*STORED DATA:*
┄┄┄┄┄┄┄┄┄┄┄┄┄┄┄┄┄┄┄┄
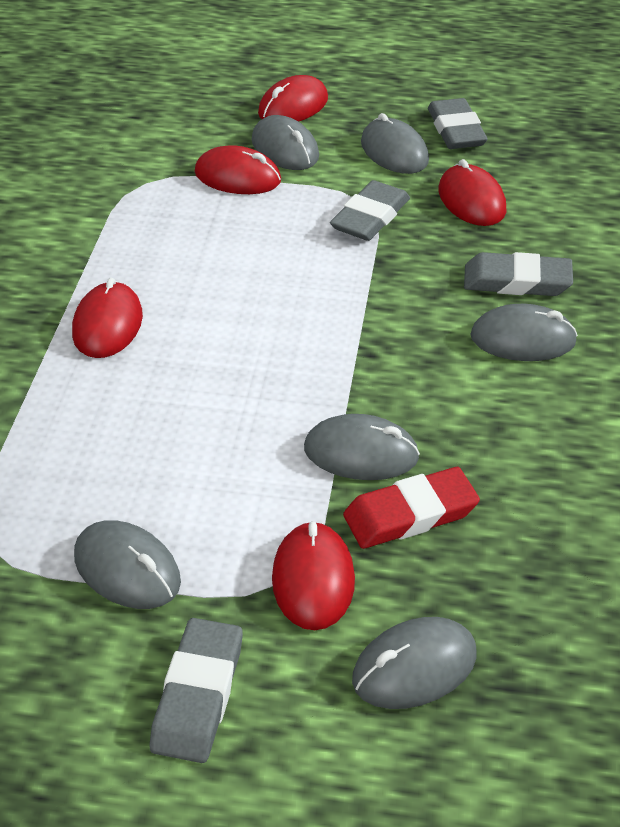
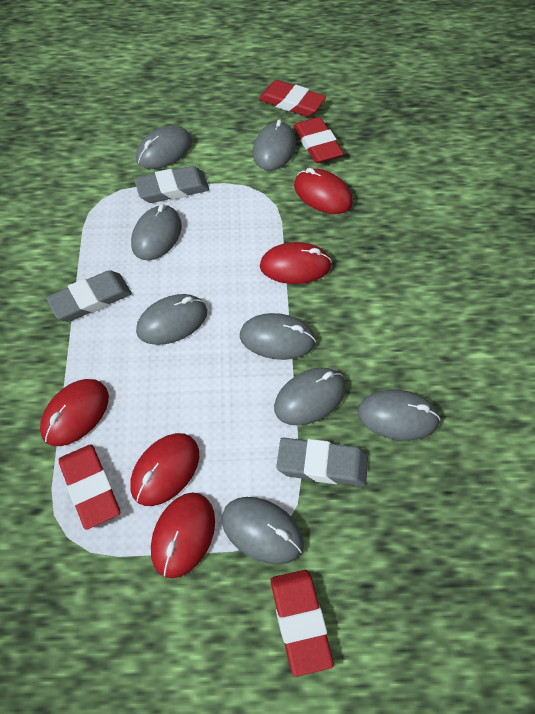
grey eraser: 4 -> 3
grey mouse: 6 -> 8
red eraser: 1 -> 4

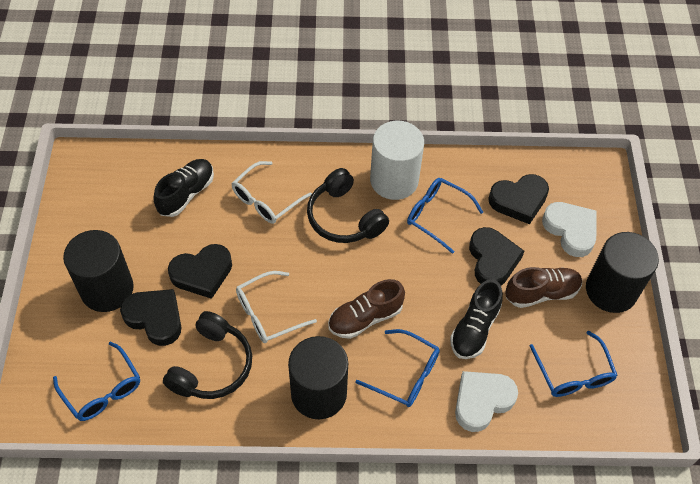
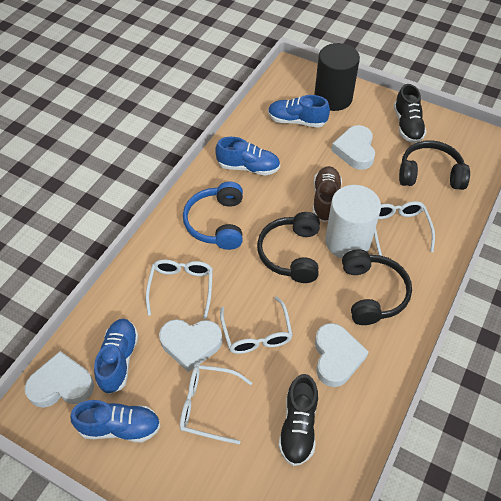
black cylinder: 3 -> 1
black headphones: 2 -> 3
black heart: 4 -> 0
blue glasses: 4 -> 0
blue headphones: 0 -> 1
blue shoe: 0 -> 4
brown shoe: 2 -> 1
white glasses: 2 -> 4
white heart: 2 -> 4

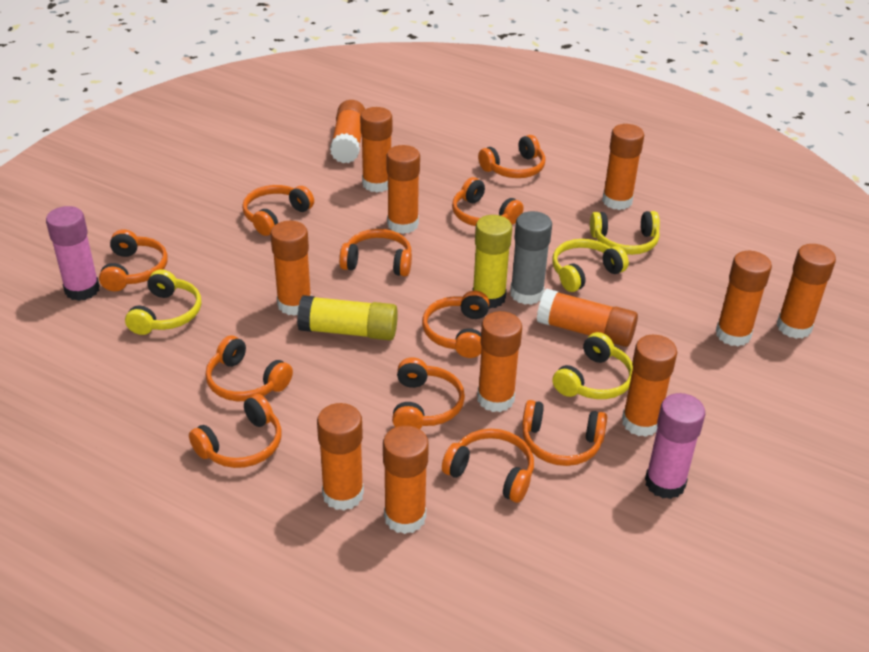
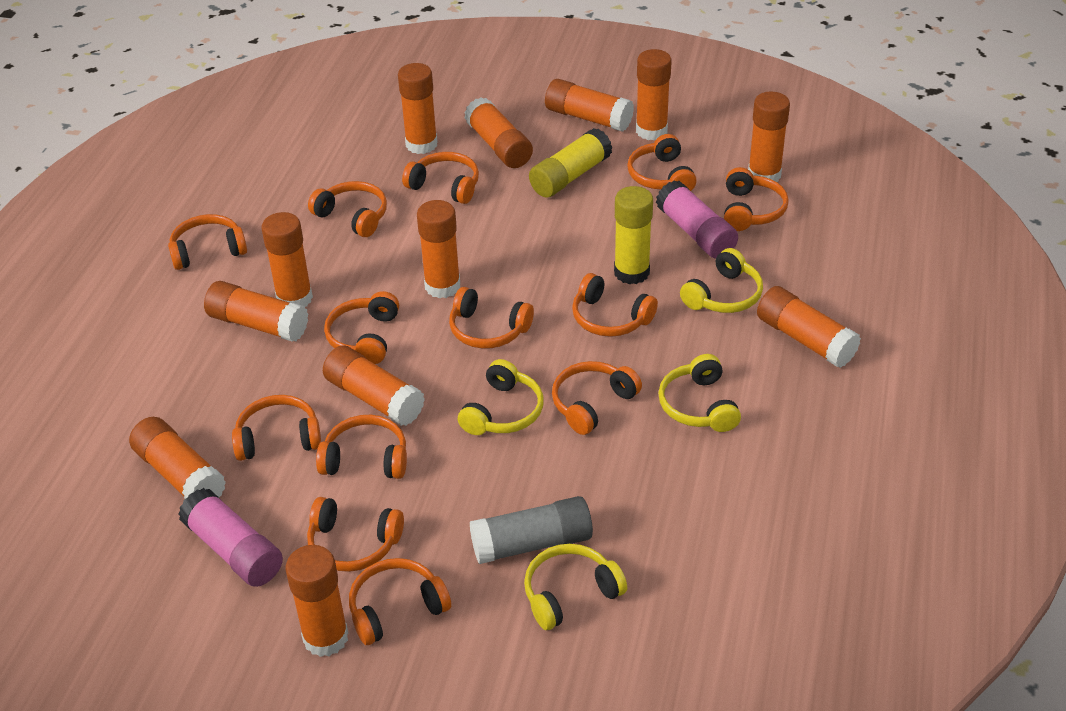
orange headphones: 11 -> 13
┄┄┄┄┄┄┄┄┄┄┄┄┄┄┄┄┄┄┄┄
*WORK REQUIRED:* Pictures stay out of the copy; print the material above exactly.

*RESULT BELOW:*
grey eraser: 4 -> 3
grey mouse: 6 -> 8
red eraser: 1 -> 4

black cylinder: 3 -> 1
black headphones: 2 -> 3
black heart: 4 -> 0
blue glasses: 4 -> 0
blue headphones: 0 -> 1
blue shoe: 0 -> 4
brown shoe: 2 -> 1
white glasses: 2 -> 4
white heart: 2 -> 4

orange headphones: 11 -> 13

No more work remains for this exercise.